Task directions: Where a picture appears, leave it out, and print the rest of the records as they are.

Data:

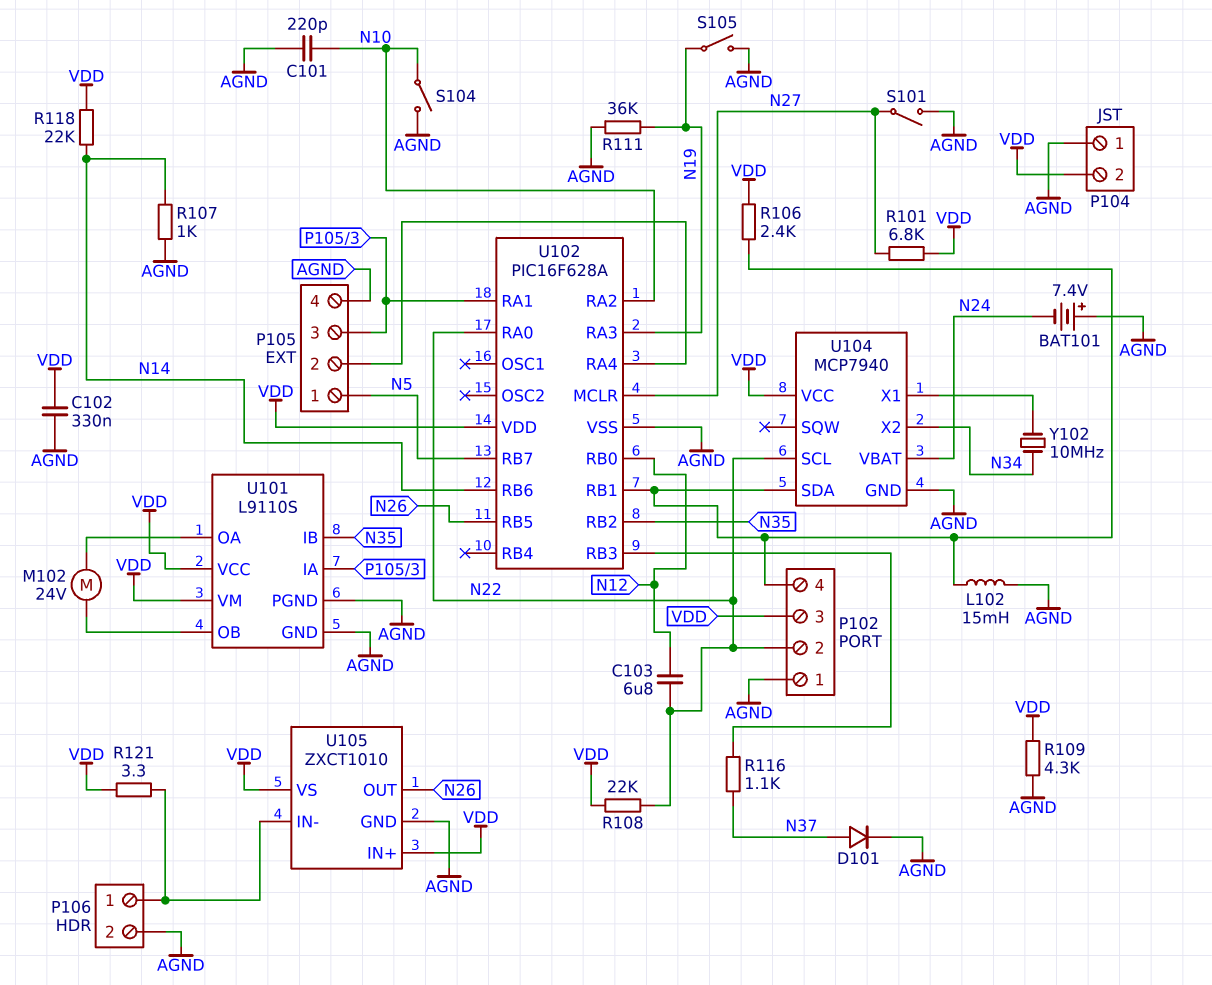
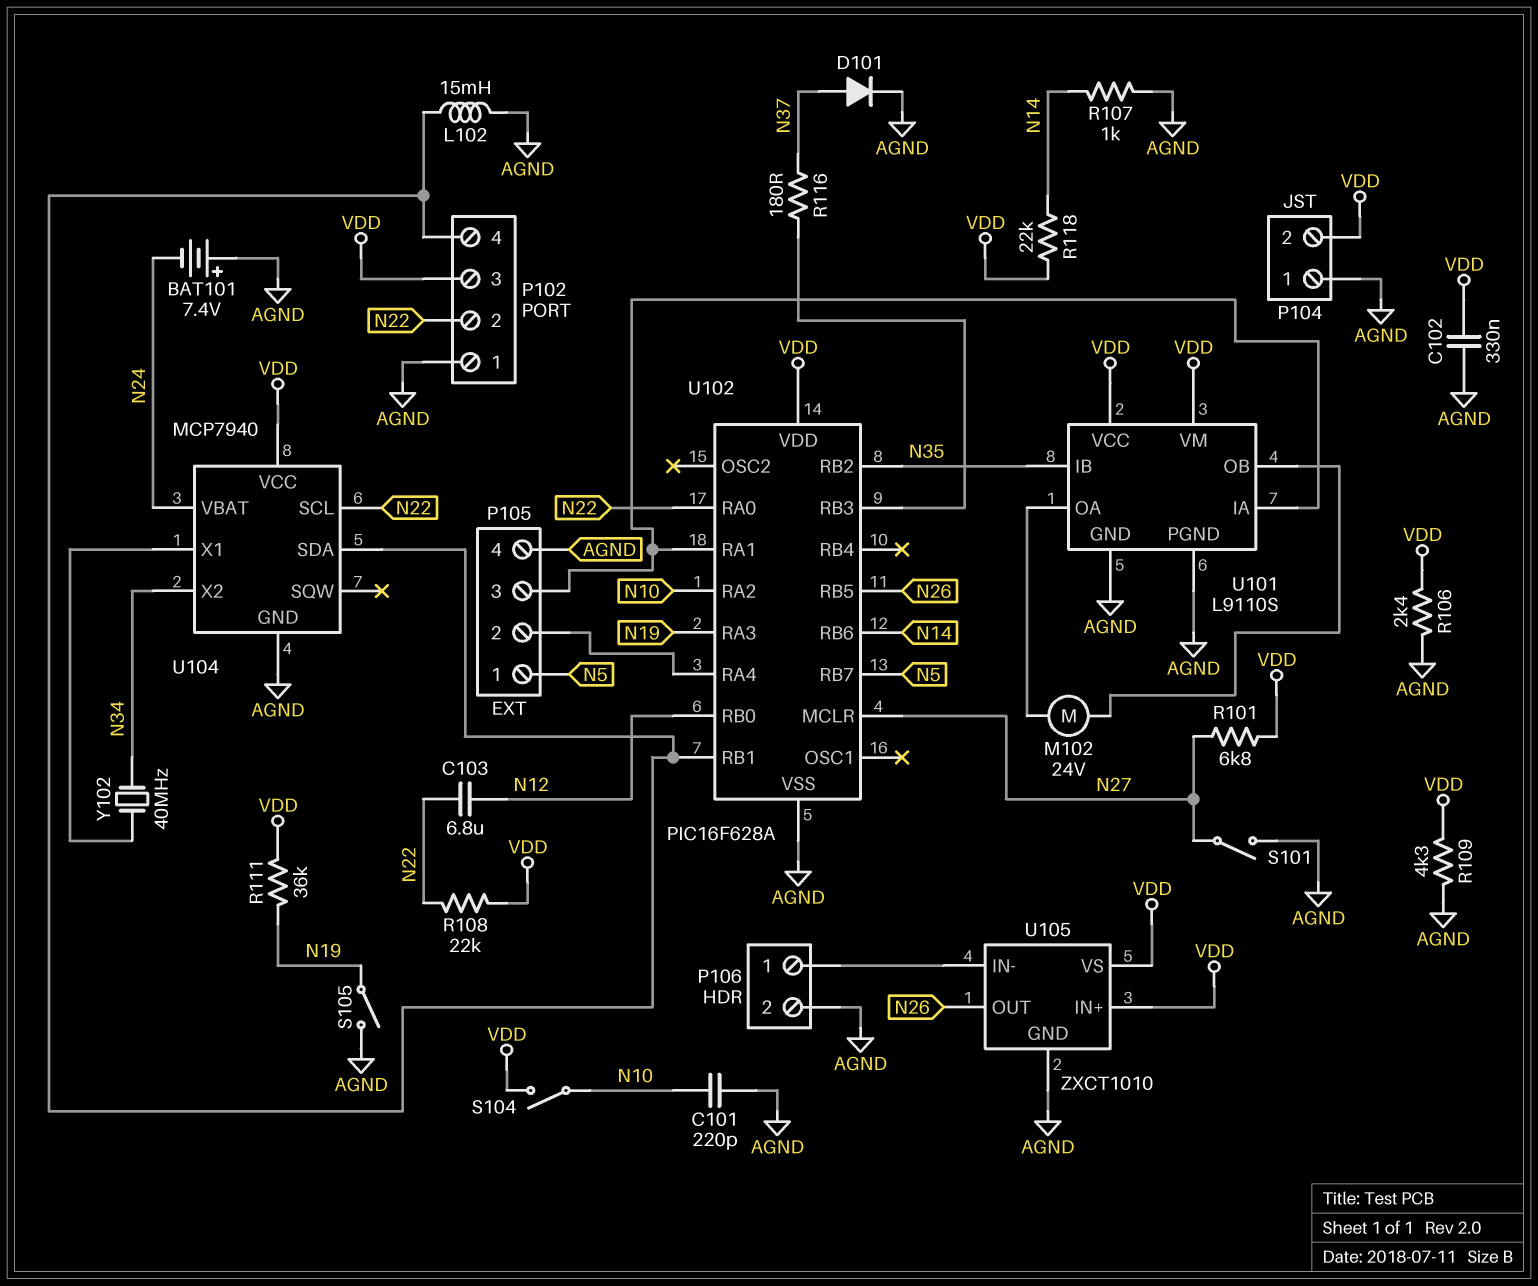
R106: 2.4k (P102/4, VDD) -> 2.4k (AGND, VDD)
R111: 36k (AGND, N19) -> 36k (N19, VDD)
R116: 1.1k (N37, U102/RB3) -> 180 (N37, U102/RB3)
R121: 3.3 (P106/1, VDD) -> none
S104: switch (AGND, N10) -> switch (N10, VDD)
Y102: 10MHz (N34, U104/X1) -> 40MHz (N34, U104/X1)

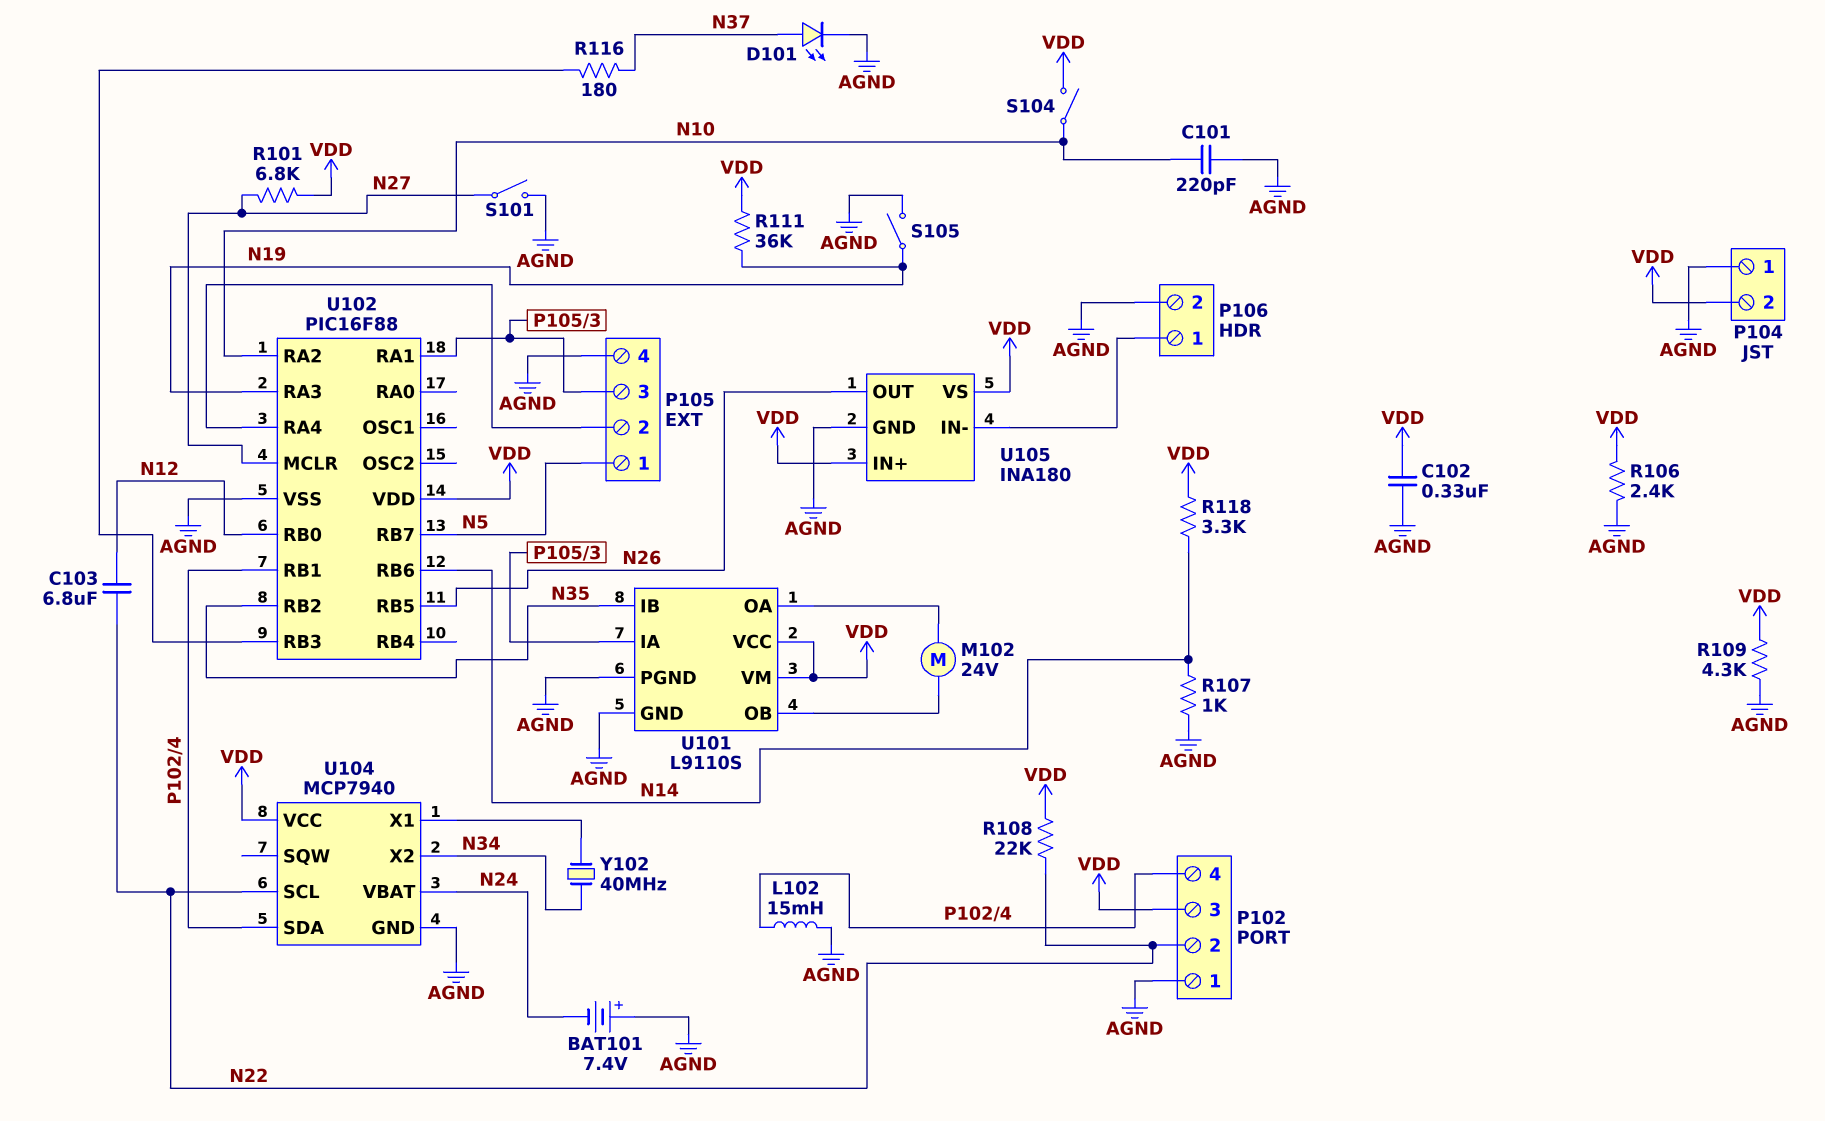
D101: diode (A N37, K AGND) -> LED (A N37, K AGND)
R118: 22k (N14, VDD) -> 3.3k (N14, VDD)
U102: PIC16F628A -> PIC16F88
U102 pin RA0: N22 -> none
U105: ZXCT1010 -> INA180

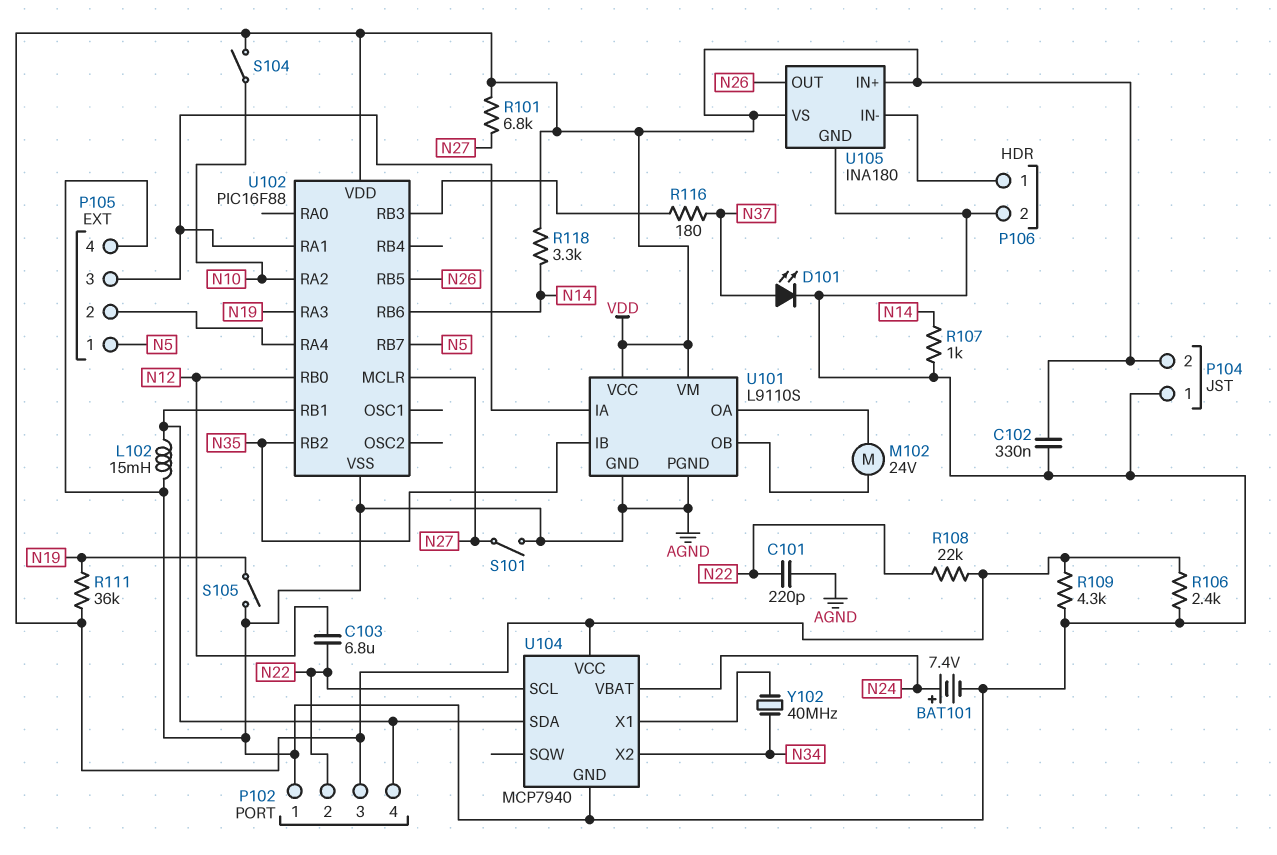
BAT101: 7.4V (plus AGND, minus N24) -> 7.4V (plus N24, minus AGND)
C101: 220pF (AGND, N10) -> 220pF (AGND, N22)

Reply to the exercise:
R106: 2.4k (P102/4, VDD) -> 2.4k (AGND, VDD)
R111: 36k (AGND, N19) -> 36k (N19, VDD)
R116: 1.1k (N37, U102/RB3) -> 180 (N37, U102/RB3)
R121: 3.3 (P106/1, VDD) -> none
S104: switch (AGND, N10) -> switch (N10, VDD)
Y102: 10MHz (N34, U104/X1) -> 40MHz (N34, U104/X1)

D101: diode (A N37, K AGND) -> LED (A N37, K AGND)
R118: 22k (N14, VDD) -> 3.3k (N14, VDD)
U102: PIC16F628A -> PIC16F88
U102 pin RA0: N22 -> none
U105: ZXCT1010 -> INA180

BAT101: 7.4V (plus AGND, minus N24) -> 7.4V (plus N24, minus AGND)
C101: 220pF (AGND, N10) -> 220pF (AGND, N22)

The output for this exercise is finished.